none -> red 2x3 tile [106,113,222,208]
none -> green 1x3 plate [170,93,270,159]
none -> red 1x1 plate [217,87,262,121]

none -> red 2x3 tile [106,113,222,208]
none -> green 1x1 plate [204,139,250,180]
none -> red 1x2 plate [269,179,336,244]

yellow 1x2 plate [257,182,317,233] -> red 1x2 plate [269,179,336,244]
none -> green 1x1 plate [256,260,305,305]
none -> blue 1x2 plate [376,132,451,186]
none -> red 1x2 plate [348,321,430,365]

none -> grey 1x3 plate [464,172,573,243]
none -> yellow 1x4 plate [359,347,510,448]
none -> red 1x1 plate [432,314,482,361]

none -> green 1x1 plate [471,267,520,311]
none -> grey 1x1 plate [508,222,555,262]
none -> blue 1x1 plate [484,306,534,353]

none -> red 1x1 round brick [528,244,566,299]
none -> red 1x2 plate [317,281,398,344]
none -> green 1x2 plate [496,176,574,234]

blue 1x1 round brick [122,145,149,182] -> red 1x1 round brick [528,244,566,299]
- - -
Every line above that holds the string "yellow" should be copied out.

Solution below
yellow 1x2 plate [257,182,317,233] -> red 1x2 plate [269,179,336,244]
none -> yellow 1x4 plate [359,347,510,448]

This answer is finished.